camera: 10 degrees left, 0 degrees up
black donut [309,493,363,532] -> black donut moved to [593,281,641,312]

--

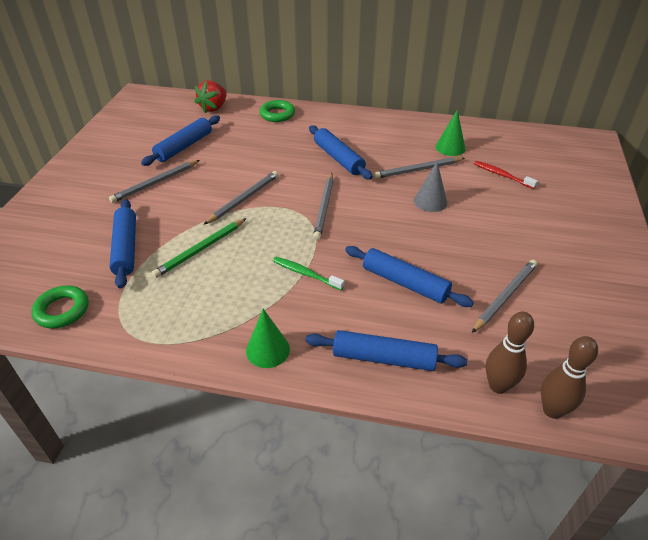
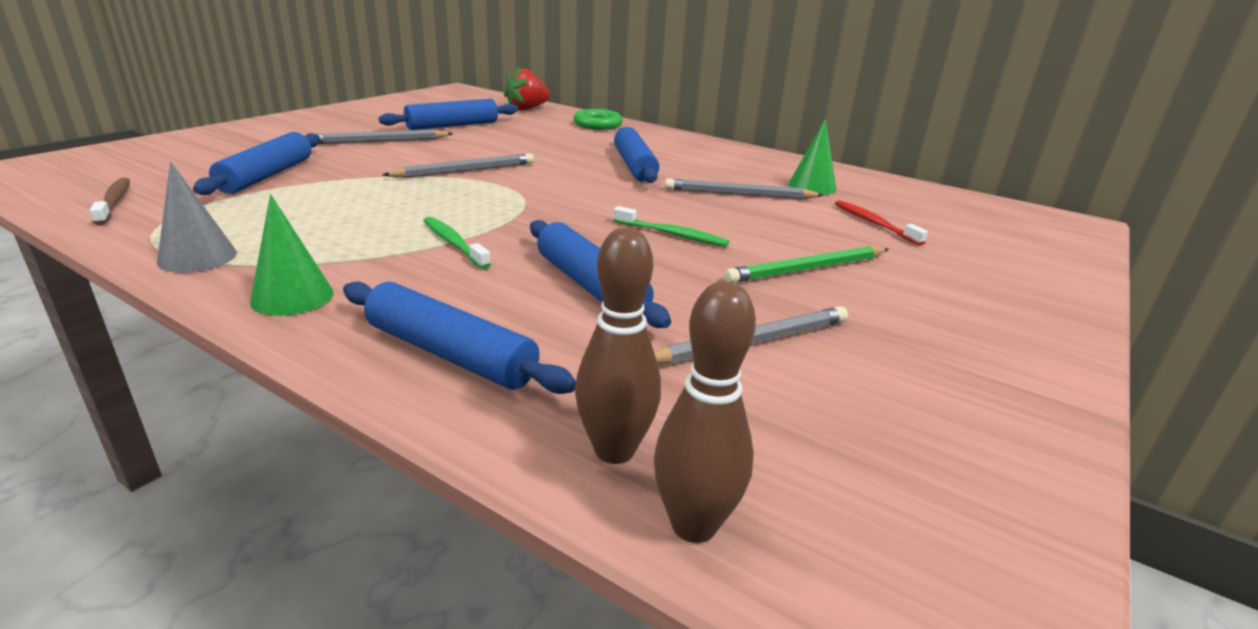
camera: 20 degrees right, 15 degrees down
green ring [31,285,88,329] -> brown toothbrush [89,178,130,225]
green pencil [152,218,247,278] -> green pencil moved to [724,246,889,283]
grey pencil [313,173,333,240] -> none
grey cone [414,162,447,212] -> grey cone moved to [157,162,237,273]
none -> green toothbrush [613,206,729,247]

---

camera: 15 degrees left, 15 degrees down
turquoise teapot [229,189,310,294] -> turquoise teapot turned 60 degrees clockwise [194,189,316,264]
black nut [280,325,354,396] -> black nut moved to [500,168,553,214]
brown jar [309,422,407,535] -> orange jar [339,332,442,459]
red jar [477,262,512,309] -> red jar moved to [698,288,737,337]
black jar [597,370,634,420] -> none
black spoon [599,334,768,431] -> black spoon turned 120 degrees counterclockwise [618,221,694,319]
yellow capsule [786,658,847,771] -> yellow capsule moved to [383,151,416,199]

**What you are asked to do:** From the listing above, return the lines starting at the one with "grey pencil [313,173,333,240] -> none" and ending at the one with "none -> green toothbrush [613,206,729,247]", both kept, exactly as they appear and nothing more.

**Response:**
grey pencil [313,173,333,240] -> none
grey cone [414,162,447,212] -> grey cone moved to [157,162,237,273]
none -> green toothbrush [613,206,729,247]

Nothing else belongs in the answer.